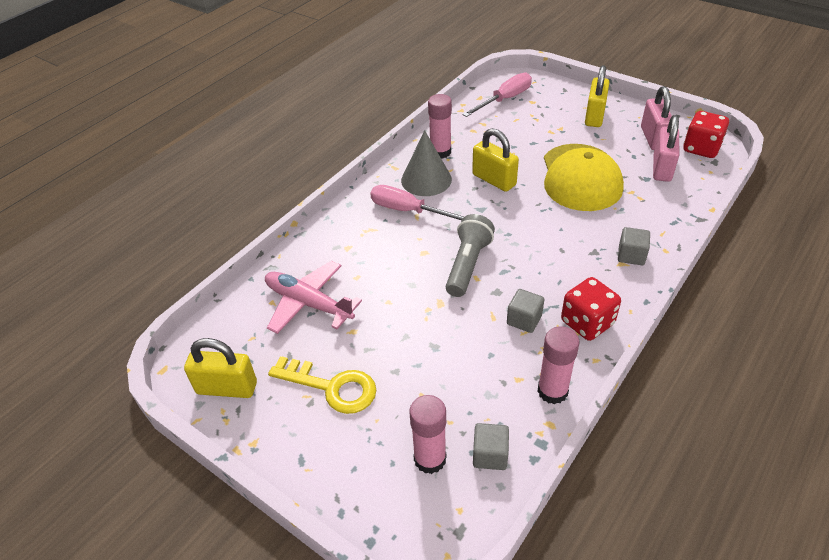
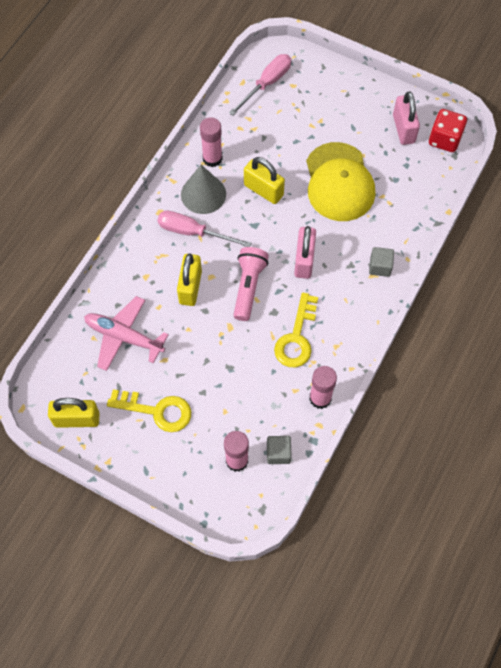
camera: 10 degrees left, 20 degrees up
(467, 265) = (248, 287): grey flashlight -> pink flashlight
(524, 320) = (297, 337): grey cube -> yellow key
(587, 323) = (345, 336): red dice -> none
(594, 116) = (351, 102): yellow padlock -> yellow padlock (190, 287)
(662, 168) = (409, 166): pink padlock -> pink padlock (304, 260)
-----
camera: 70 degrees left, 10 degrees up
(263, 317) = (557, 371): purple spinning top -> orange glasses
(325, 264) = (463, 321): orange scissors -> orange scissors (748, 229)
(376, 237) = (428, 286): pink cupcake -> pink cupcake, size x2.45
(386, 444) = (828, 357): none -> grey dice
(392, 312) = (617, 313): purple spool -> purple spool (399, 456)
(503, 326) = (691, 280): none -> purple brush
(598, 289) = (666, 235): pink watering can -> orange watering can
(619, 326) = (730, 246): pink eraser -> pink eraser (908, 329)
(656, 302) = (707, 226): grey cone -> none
-----
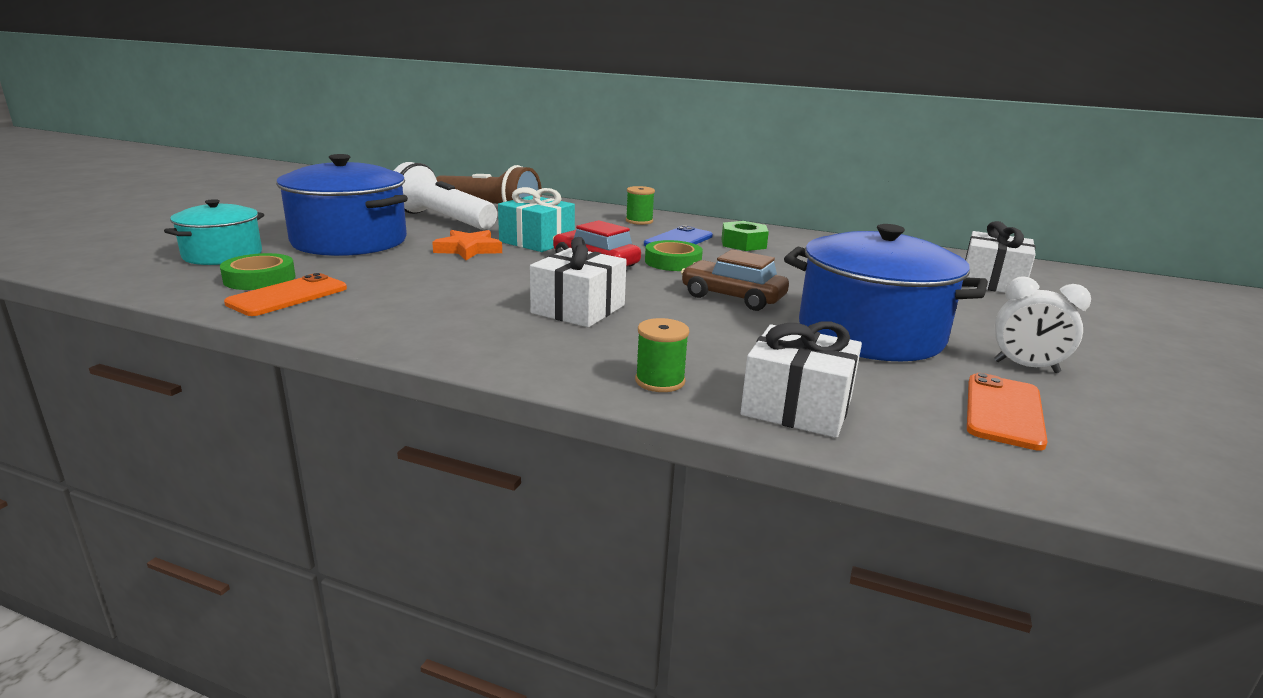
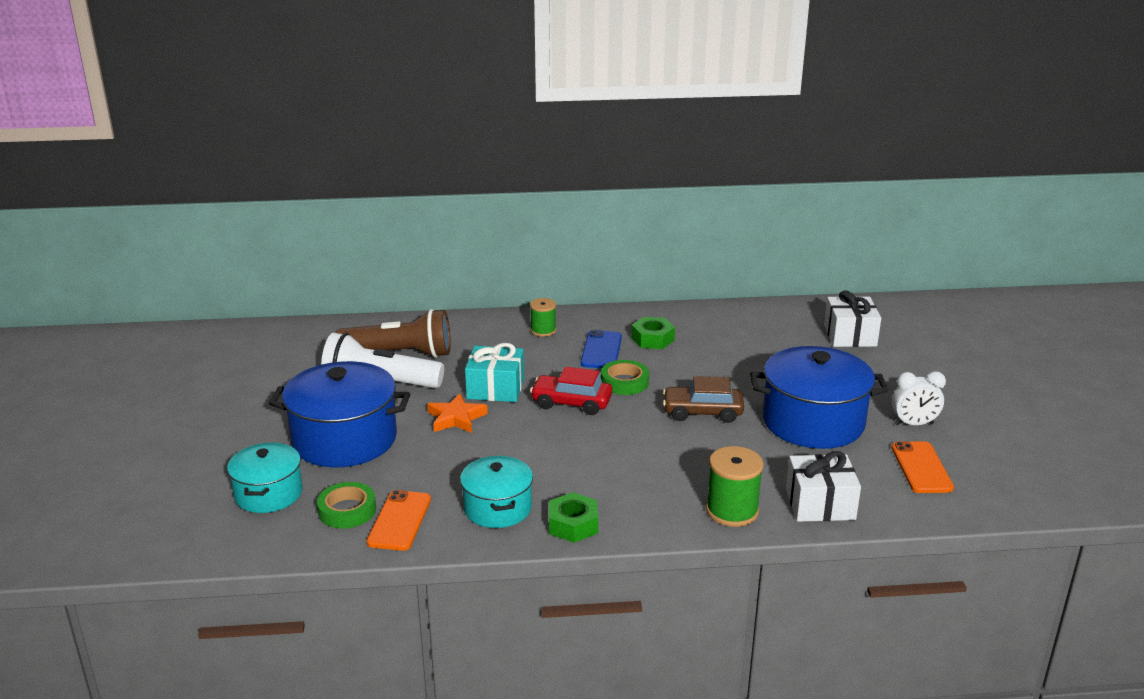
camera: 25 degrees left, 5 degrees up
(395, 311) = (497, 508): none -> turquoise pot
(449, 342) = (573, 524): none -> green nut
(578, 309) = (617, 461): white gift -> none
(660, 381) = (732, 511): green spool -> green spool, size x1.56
-----
**Assignment**
Lines above that include the string "purple" need to be copied.

**The completed task**
(263, 317) = (557, 371): purple spinning top -> orange glasses
(392, 312) = (617, 313): purple spool -> purple spool (399, 456)
(503, 326) = (691, 280): none -> purple brush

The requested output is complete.